■ Requirement: The required output is a single number: how many lines of the material contain the string "brown".

■ Material supplied:
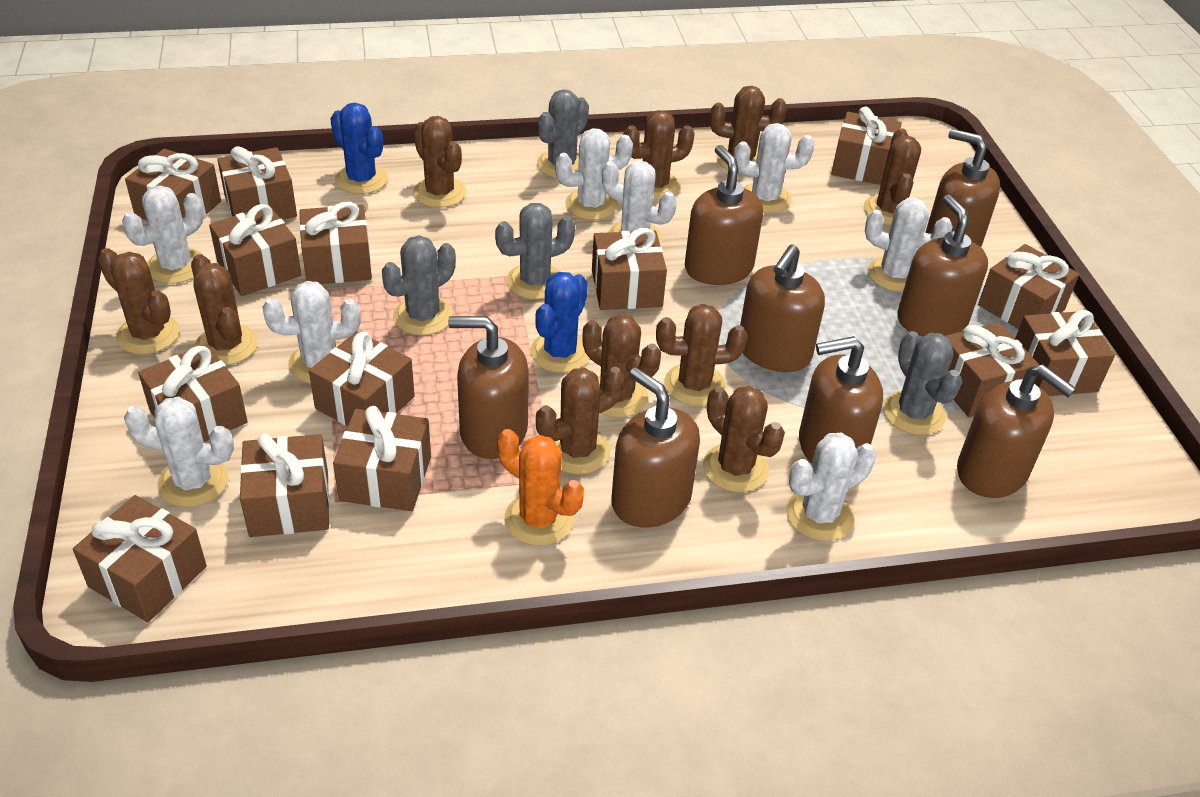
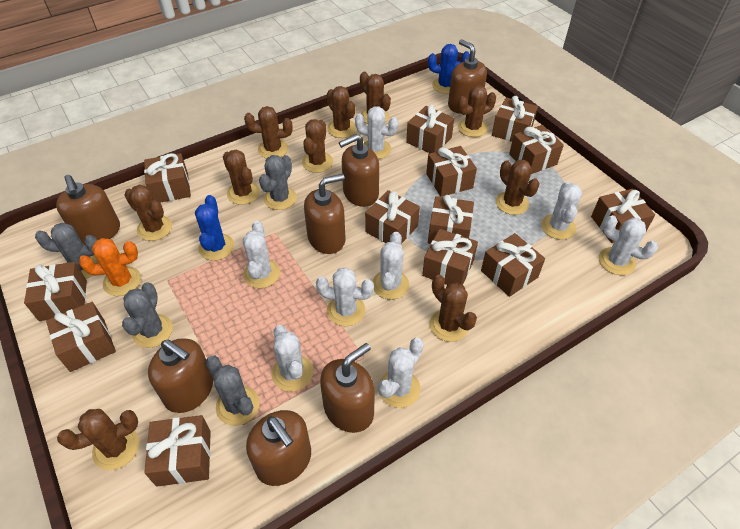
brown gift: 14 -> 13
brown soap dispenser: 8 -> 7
--
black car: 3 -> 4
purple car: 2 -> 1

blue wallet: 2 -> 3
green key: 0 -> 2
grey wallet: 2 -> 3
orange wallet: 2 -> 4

■ Solved exercise: 2